What you are asked to do -> From start to end, write out the following data exactly, apart from its images.

- Opening Delimiter -

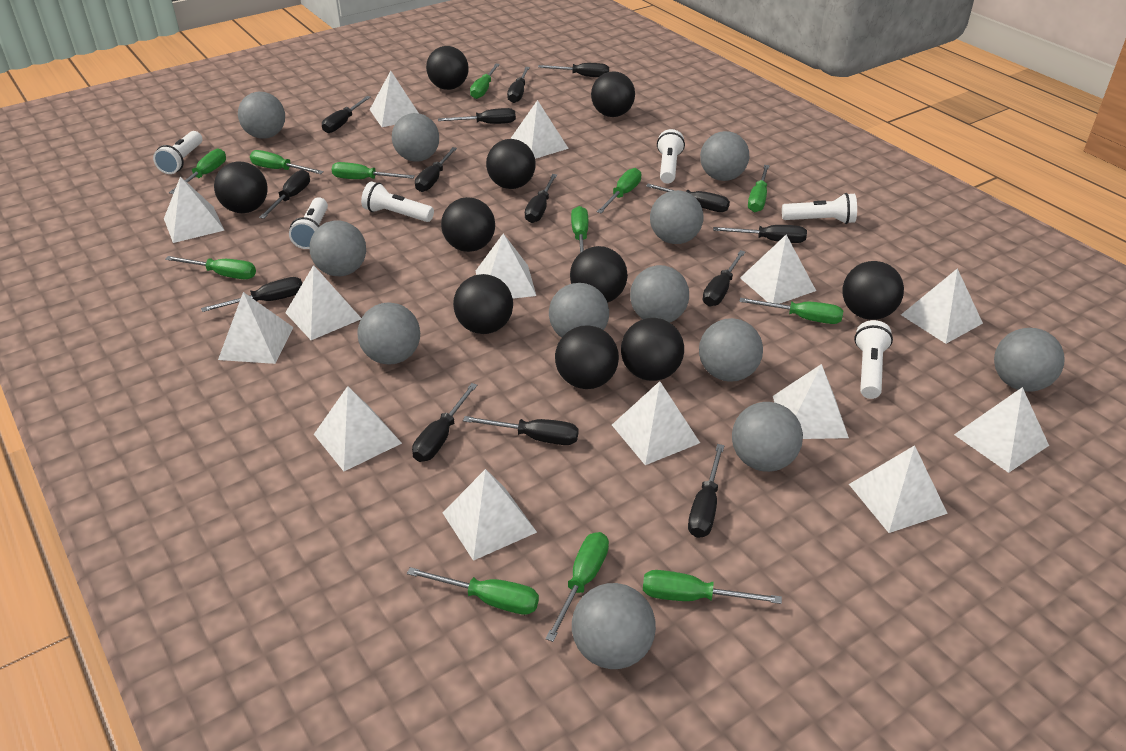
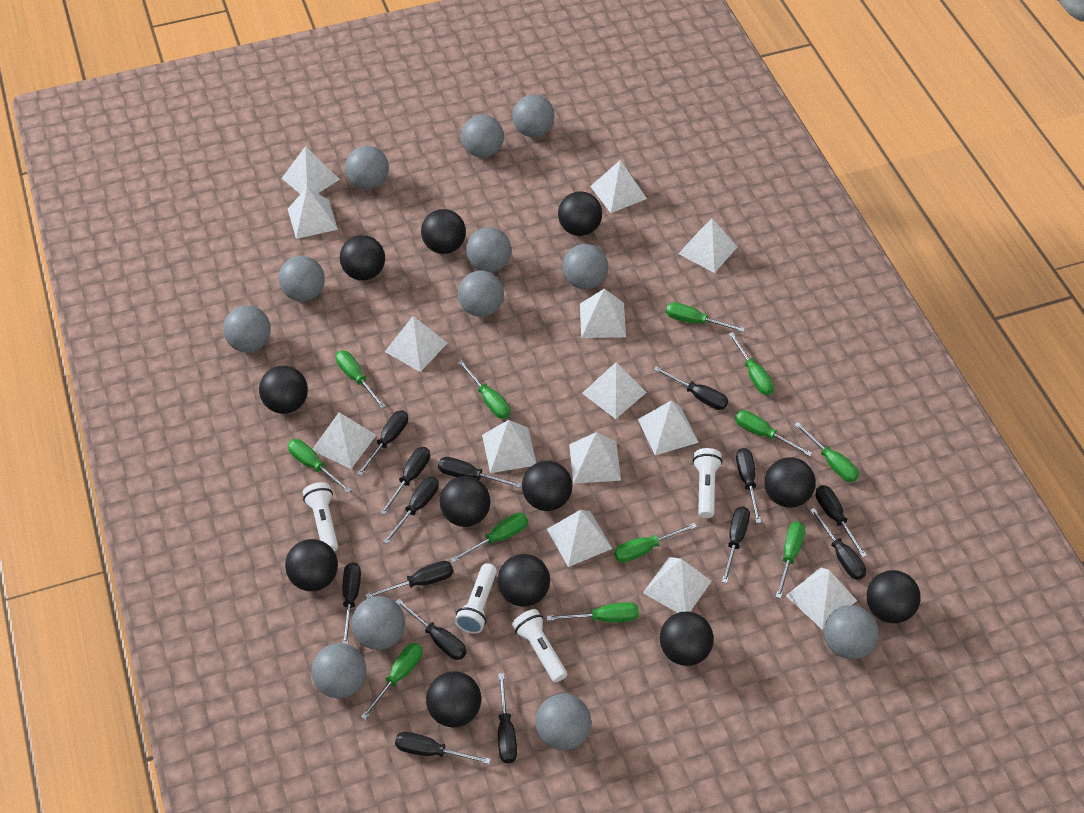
black ball: 10 -> 12
white flashlight: 6 -> 4

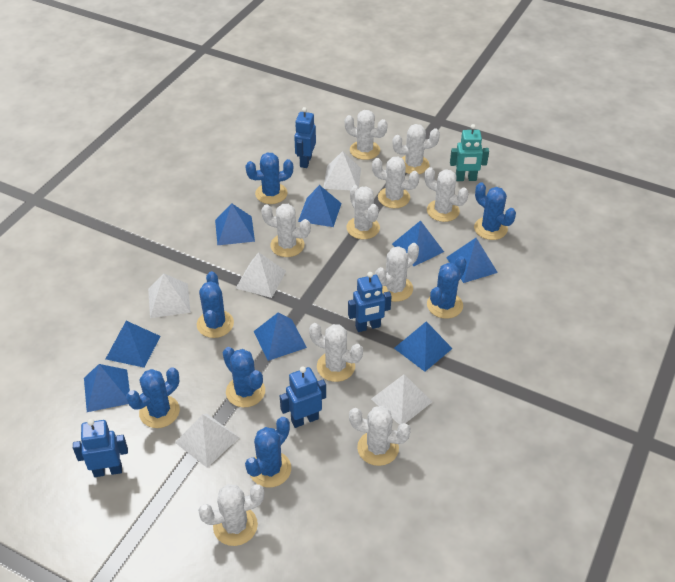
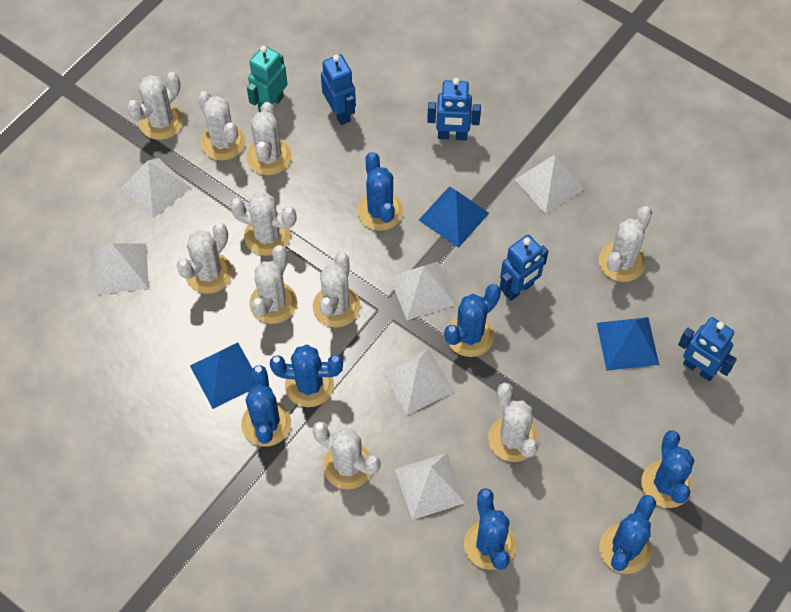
blue pyramid: 8 -> 3
white pyramid: 5 -> 6

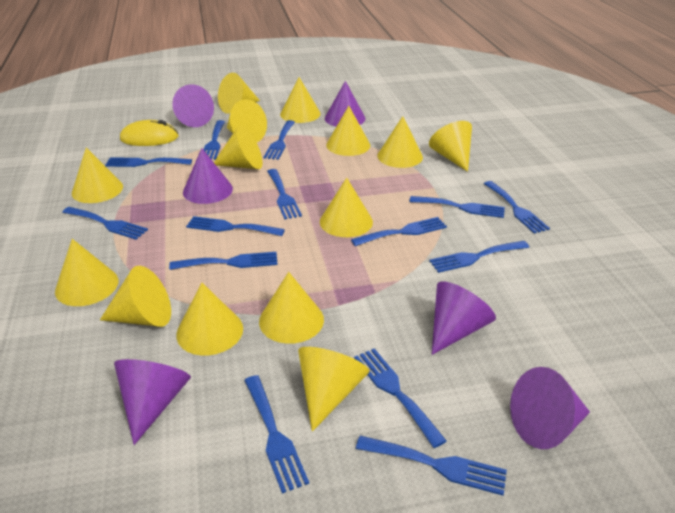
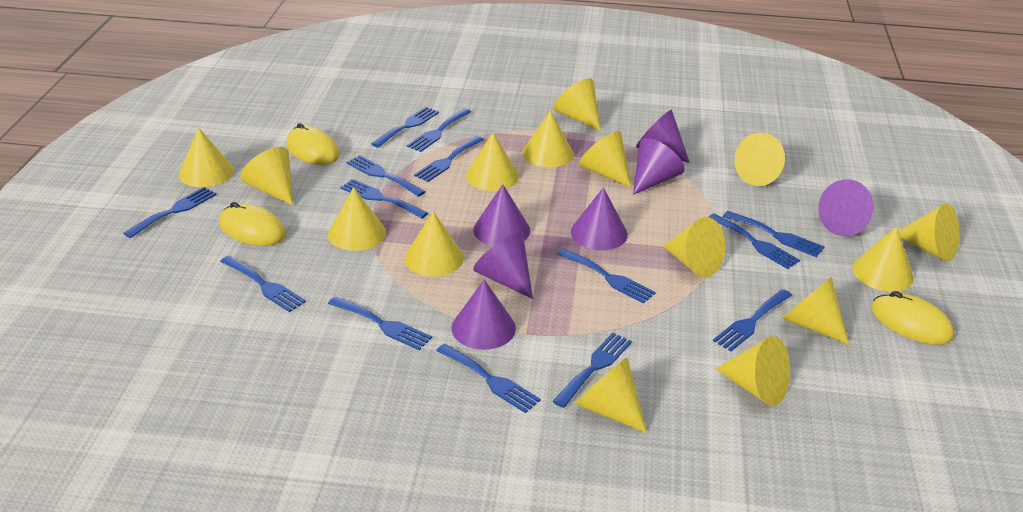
purple cone: 6 -> 7
yellow cone: 14 -> 15
yellow mouse: 1 -> 3

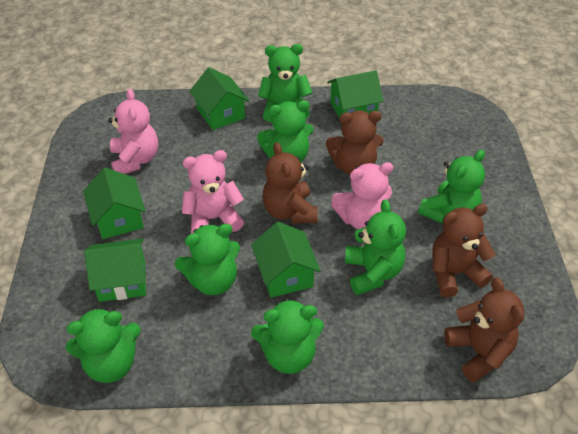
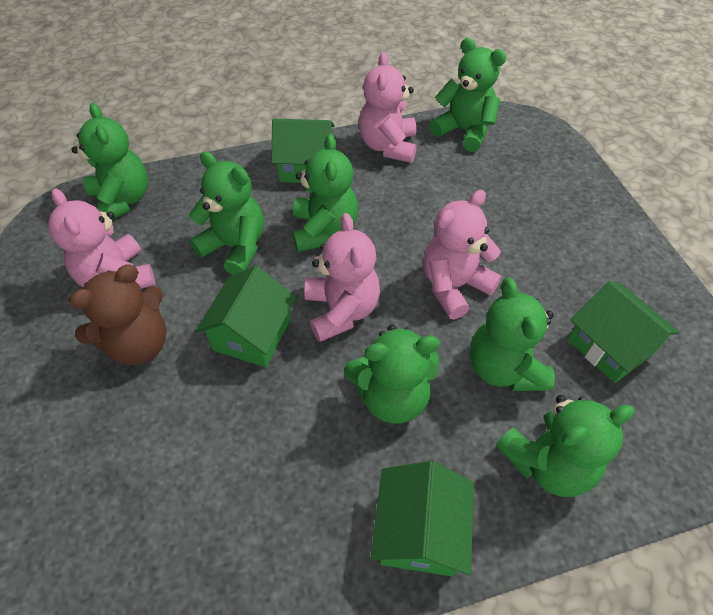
brown teddy bear: 4 -> 1
green house: 5 -> 4
pink teddy bear: 3 -> 4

- Closing Delimiter -

Task result ->
black ball: 10 -> 12
white flashlight: 6 -> 4

blue pyramid: 8 -> 3
white pyramid: 5 -> 6

purple cone: 6 -> 7
yellow cone: 14 -> 15
yellow mouse: 1 -> 3

brown teddy bear: 4 -> 1
green house: 5 -> 4
pink teddy bear: 3 -> 4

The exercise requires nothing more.